Provide the entries once more, identical in every word.

• **Dataset entries**
———
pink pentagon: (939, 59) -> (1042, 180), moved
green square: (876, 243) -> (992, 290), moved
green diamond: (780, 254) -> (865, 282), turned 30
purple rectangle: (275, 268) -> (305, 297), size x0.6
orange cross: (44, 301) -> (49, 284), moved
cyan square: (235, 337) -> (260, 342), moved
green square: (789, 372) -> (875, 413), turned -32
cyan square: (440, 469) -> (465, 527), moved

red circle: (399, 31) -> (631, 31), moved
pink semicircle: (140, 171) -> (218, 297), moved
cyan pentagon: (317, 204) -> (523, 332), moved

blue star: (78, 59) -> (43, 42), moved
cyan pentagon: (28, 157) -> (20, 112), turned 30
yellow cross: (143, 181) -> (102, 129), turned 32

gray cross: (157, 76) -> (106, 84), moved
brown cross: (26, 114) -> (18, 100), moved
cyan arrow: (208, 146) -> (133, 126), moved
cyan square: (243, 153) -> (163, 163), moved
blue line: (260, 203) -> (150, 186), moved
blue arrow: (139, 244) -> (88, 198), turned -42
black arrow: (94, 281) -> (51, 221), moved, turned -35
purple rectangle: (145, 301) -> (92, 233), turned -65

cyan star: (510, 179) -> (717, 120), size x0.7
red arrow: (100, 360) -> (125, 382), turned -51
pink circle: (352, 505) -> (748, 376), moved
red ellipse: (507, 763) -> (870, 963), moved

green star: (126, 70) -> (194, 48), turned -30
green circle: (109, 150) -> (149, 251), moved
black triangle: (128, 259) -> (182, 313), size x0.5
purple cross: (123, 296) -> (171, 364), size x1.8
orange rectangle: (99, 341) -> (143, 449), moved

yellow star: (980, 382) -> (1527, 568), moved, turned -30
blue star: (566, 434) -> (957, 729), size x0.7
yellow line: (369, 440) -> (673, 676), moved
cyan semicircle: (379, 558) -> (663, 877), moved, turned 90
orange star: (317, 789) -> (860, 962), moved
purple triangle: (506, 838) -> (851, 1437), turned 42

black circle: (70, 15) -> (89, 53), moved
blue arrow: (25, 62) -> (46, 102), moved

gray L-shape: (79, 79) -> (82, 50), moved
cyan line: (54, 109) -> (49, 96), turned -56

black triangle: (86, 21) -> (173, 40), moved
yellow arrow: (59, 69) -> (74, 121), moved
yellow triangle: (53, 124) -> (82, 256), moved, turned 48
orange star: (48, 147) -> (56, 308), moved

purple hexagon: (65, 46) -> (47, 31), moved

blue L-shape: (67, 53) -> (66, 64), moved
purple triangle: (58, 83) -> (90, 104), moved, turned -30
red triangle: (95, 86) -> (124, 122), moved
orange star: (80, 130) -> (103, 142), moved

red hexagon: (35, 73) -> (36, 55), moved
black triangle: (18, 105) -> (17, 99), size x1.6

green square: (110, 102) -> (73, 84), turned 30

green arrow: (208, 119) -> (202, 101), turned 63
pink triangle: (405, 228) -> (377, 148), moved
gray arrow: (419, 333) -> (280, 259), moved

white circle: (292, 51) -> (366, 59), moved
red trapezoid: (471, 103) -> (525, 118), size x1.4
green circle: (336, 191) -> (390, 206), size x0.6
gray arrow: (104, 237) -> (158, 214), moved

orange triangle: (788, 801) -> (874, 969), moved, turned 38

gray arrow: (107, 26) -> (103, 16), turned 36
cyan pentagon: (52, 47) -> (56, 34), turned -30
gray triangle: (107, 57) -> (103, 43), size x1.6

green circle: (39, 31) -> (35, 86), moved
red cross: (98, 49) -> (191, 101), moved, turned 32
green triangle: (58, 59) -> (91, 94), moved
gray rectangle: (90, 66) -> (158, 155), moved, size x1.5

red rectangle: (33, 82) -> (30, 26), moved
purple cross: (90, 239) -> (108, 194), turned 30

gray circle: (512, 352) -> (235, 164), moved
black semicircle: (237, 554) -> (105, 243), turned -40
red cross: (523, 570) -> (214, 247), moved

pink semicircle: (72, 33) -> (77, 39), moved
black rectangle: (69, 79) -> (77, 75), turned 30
———
• **Task response**
pink pentagon: (939, 59) -> (1042, 180), moved
green square: (876, 243) -> (992, 290), moved
green diamond: (780, 254) -> (865, 282), turned 30
purple rectangle: (275, 268) -> (305, 297), size x0.6
orange cross: (44, 301) -> (49, 284), moved
cyan square: (235, 337) -> (260, 342), moved
green square: (789, 372) -> (875, 413), turned -32
cyan square: (440, 469) -> (465, 527), moved

red circle: (399, 31) -> (631, 31), moved
pink semicircle: (140, 171) -> (218, 297), moved
cyan pentagon: (317, 204) -> (523, 332), moved

blue star: (78, 59) -> (43, 42), moved
cyan pentagon: (28, 157) -> (20, 112), turned 30
yellow cross: (143, 181) -> (102, 129), turned 32

gray cross: (157, 76) -> (106, 84), moved
brown cross: (26, 114) -> (18, 100), moved
cyan arrow: (208, 146) -> (133, 126), moved
cyan square: (243, 153) -> (163, 163), moved
blue line: (260, 203) -> (150, 186), moved
blue arrow: (139, 244) -> (88, 198), turned -42
black arrow: (94, 281) -> (51, 221), moved, turned -35
purple rectangle: (145, 301) -> (92, 233), turned -65

cyan star: (510, 179) -> (717, 120), size x0.7
red arrow: (100, 360) -> (125, 382), turned -51
pink circle: (352, 505) -> (748, 376), moved
red ellipse: (507, 763) -> (870, 963), moved

green star: (126, 70) -> (194, 48), turned -30
green circle: (109, 150) -> (149, 251), moved
black triangle: (128, 259) -> (182, 313), size x0.5
purple cross: (123, 296) -> (171, 364), size x1.8
orange rectangle: (99, 341) -> (143, 449), moved

yellow star: (980, 382) -> (1527, 568), moved, turned -30
blue star: (566, 434) -> (957, 729), size x0.7
yellow line: (369, 440) -> (673, 676), moved
cyan semicircle: (379, 558) -> (663, 877), moved, turned 90
orange star: (317, 789) -> (860, 962), moved
purple triangle: (506, 838) -> (851, 1437), turned 42

black circle: (70, 15) -> (89, 53), moved
blue arrow: (25, 62) -> (46, 102), moved

gray L-shape: (79, 79) -> (82, 50), moved
cyan line: (54, 109) -> (49, 96), turned -56

black triangle: (86, 21) -> (173, 40), moved
yellow arrow: (59, 69) -> (74, 121), moved
yellow triangle: (53, 124) -> (82, 256), moved, turned 48
orange star: (48, 147) -> (56, 308), moved

purple hexagon: (65, 46) -> (47, 31), moved

blue L-shape: (67, 53) -> (66, 64), moved
purple triangle: (58, 83) -> (90, 104), moved, turned -30
red triangle: (95, 86) -> (124, 122), moved
orange star: (80, 130) -> (103, 142), moved

red hexagon: (35, 73) -> (36, 55), moved
black triangle: (18, 105) -> (17, 99), size x1.6

green square: (110, 102) -> (73, 84), turned 30

green arrow: (208, 119) -> (202, 101), turned 63
pink triangle: (405, 228) -> (377, 148), moved
gray arrow: (419, 333) -> (280, 259), moved

white circle: (292, 51) -> (366, 59), moved
red trapezoid: (471, 103) -> (525, 118), size x1.4
green circle: (336, 191) -> (390, 206), size x0.6
gray arrow: (104, 237) -> (158, 214), moved

orange triangle: (788, 801) -> (874, 969), moved, turned 38

gray arrow: (107, 26) -> (103, 16), turned 36
cyan pentagon: (52, 47) -> (56, 34), turned -30
gray triangle: (107, 57) -> (103, 43), size x1.6

green circle: (39, 31) -> (35, 86), moved
red cross: (98, 49) -> (191, 101), moved, turned 32
green triangle: (58, 59) -> (91, 94), moved
gray rectangle: (90, 66) -> (158, 155), moved, size x1.5

red rectangle: (33, 82) -> (30, 26), moved
purple cross: (90, 239) -> (108, 194), turned 30

gray circle: (512, 352) -> (235, 164), moved
black semicircle: (237, 554) -> (105, 243), turned -40
red cross: (523, 570) -> (214, 247), moved

pink semicircle: (72, 33) -> (77, 39), moved
black rectangle: (69, 79) -> (77, 75), turned 30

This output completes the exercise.